──────── RECORDS SUPPLIED
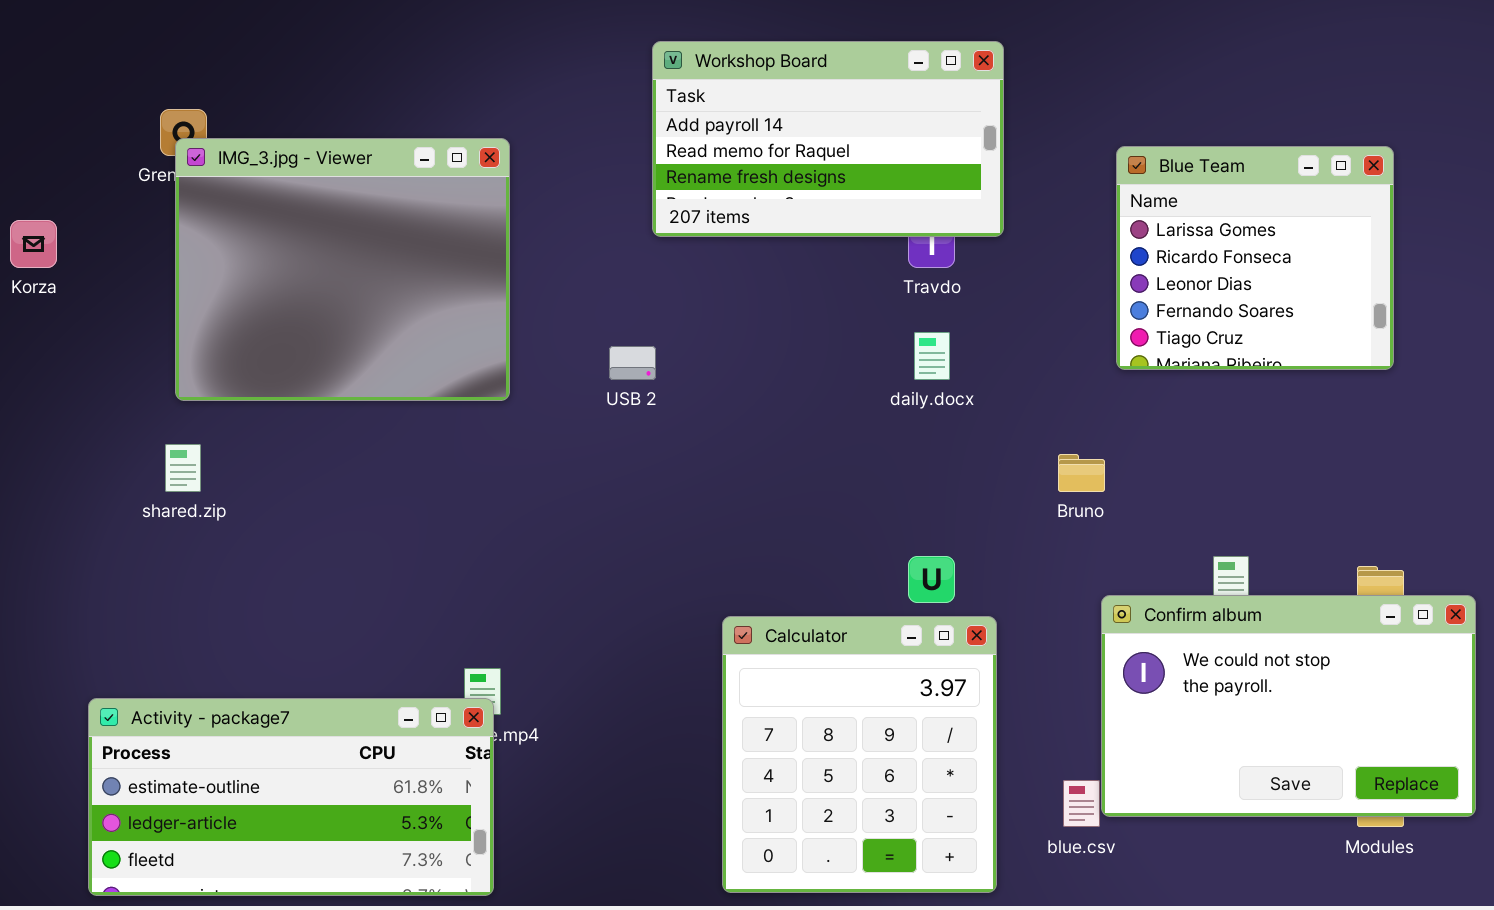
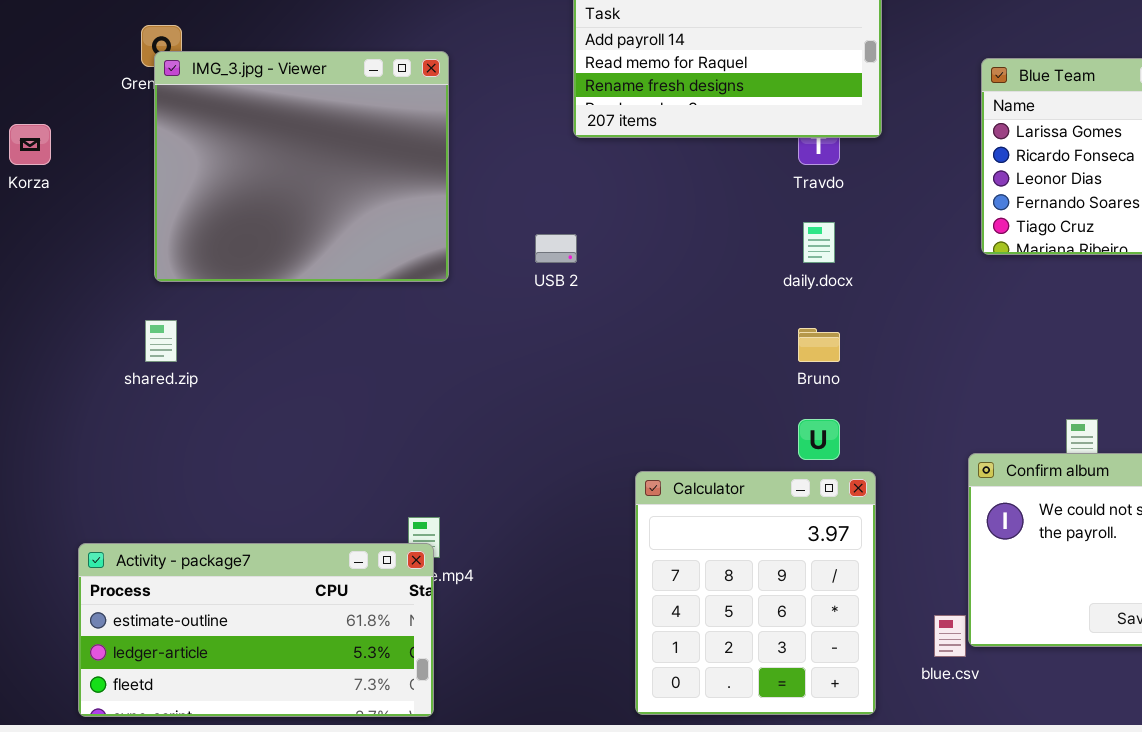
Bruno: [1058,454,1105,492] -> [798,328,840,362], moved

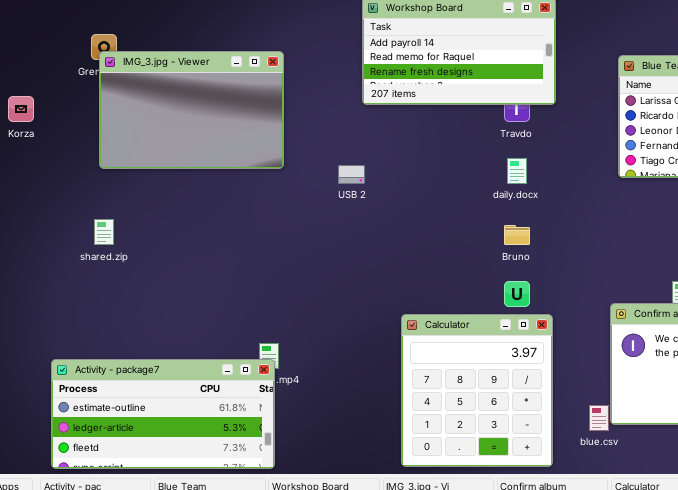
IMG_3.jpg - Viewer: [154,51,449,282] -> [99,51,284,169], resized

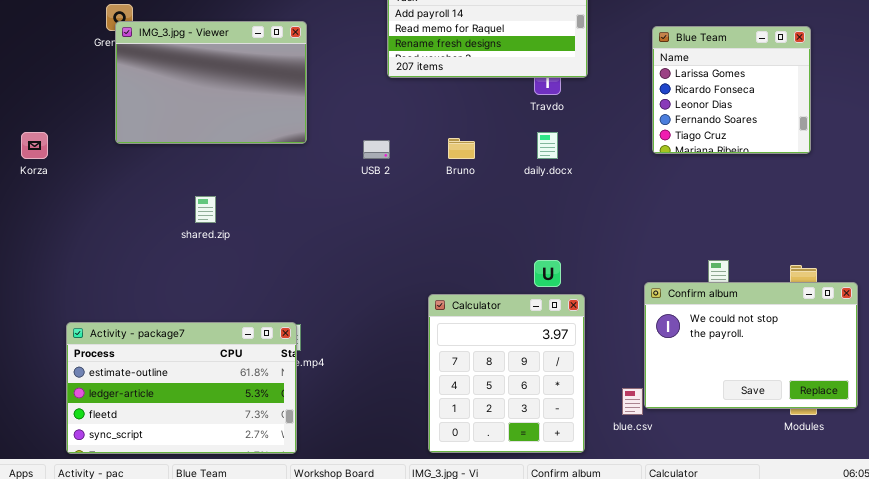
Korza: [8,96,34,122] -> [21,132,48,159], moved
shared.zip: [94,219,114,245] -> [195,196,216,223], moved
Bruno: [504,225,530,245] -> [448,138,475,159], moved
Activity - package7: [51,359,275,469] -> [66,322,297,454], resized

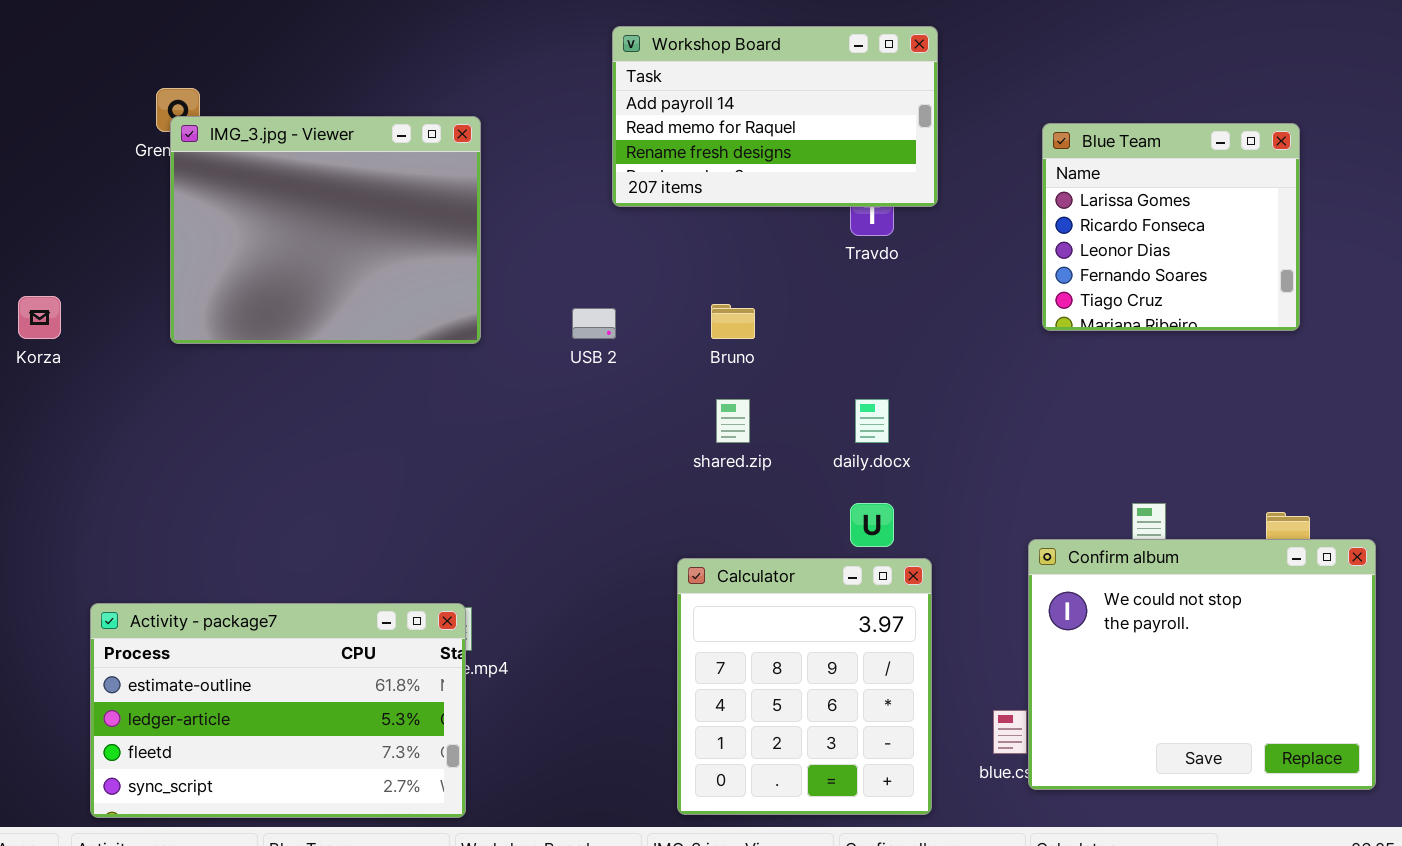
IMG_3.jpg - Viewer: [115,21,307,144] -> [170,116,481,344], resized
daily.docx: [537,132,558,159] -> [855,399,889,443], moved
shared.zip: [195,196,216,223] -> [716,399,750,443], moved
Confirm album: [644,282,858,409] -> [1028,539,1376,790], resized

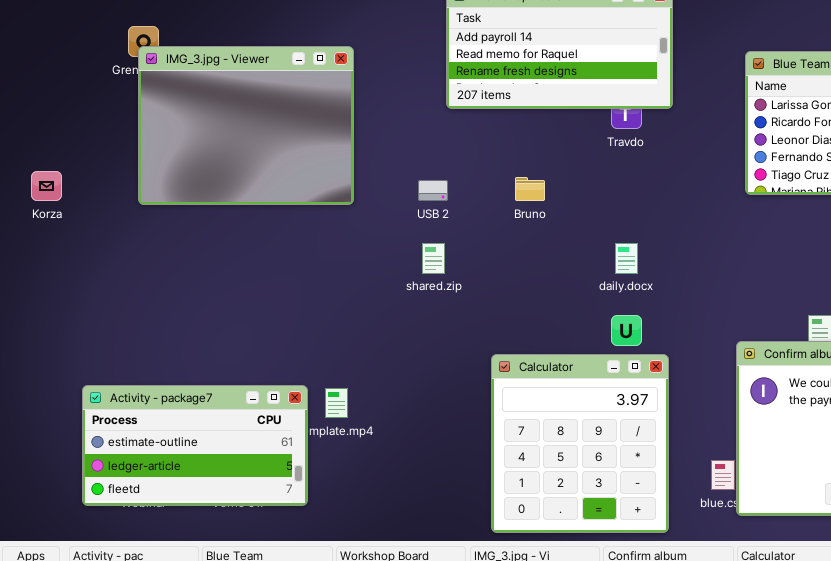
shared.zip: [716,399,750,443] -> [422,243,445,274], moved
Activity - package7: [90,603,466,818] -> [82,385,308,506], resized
────────────────
──────── RECORDS SUPPLIED
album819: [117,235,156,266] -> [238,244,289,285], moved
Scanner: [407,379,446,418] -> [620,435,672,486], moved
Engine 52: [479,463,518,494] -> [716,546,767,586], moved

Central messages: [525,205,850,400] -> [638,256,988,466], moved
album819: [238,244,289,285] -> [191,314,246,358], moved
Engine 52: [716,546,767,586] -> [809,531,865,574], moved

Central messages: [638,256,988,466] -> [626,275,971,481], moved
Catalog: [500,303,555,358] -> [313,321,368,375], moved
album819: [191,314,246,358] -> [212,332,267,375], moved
────────────────
──────── RECORDS SUPPLIED
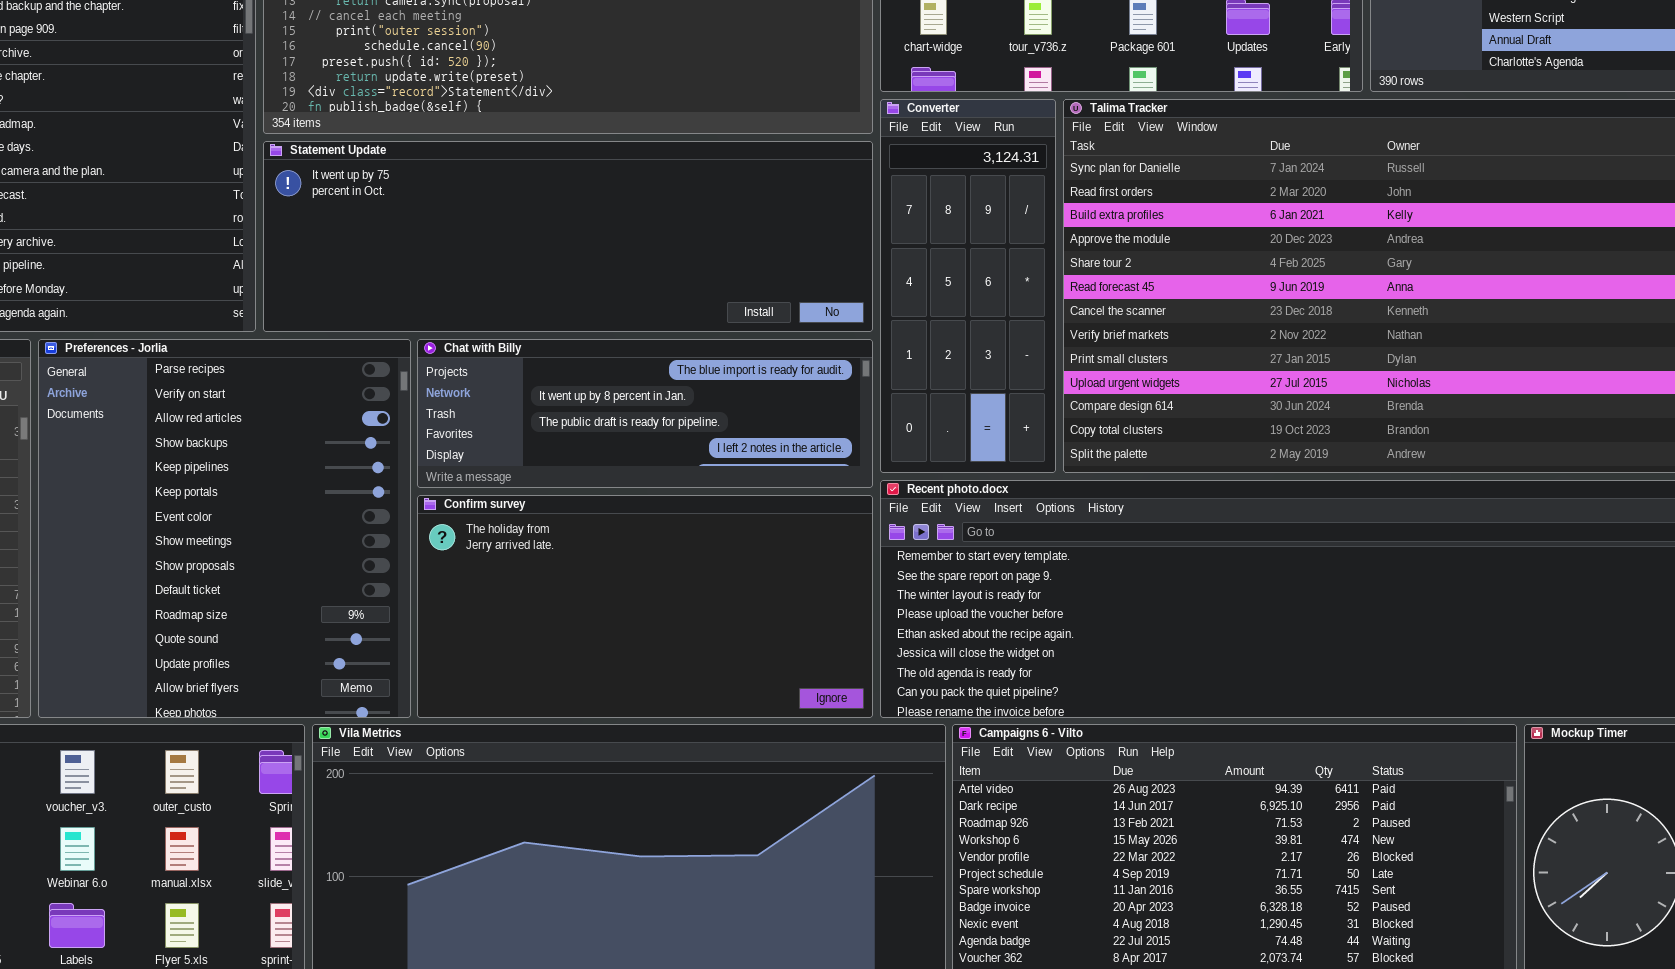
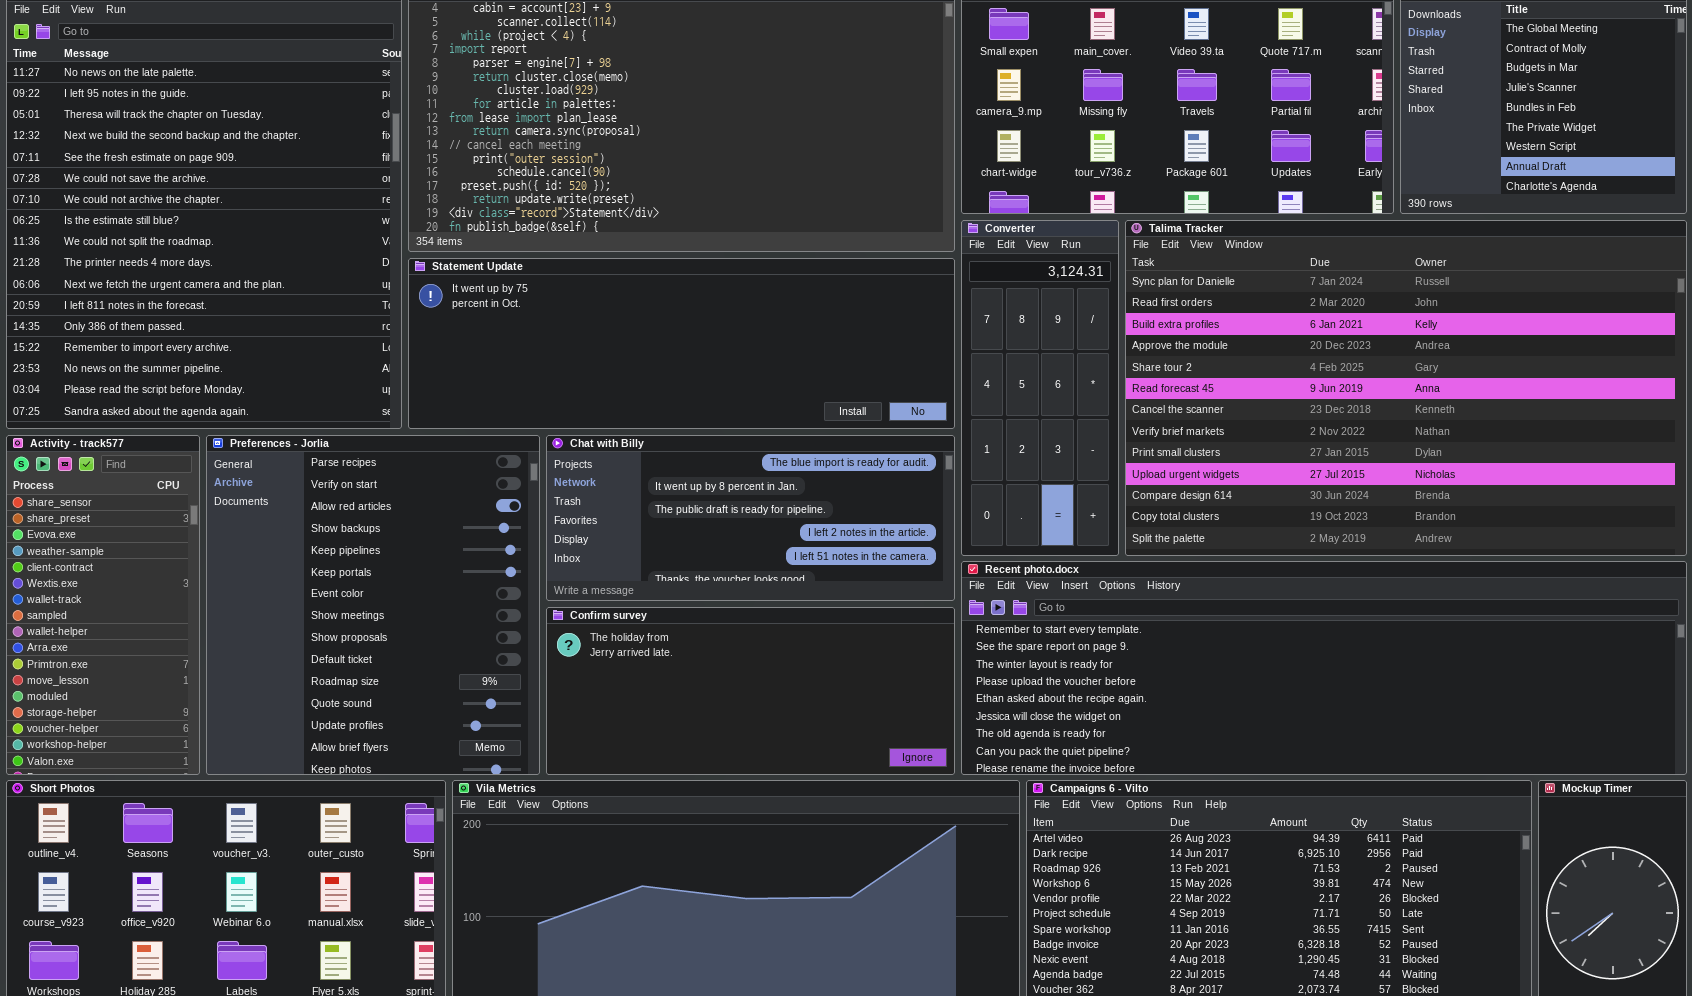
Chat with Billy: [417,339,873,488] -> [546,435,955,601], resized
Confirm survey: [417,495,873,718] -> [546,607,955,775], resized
────────────────
> **EXERCISE OBJECTIVE**: Scan the material above and copy every line that holds the string "Engine".

> **RESULT**:
Engine 52: [479,463,518,494] -> [716,546,767,586], moved
Engine 52: [716,546,767,586] -> [809,531,865,574], moved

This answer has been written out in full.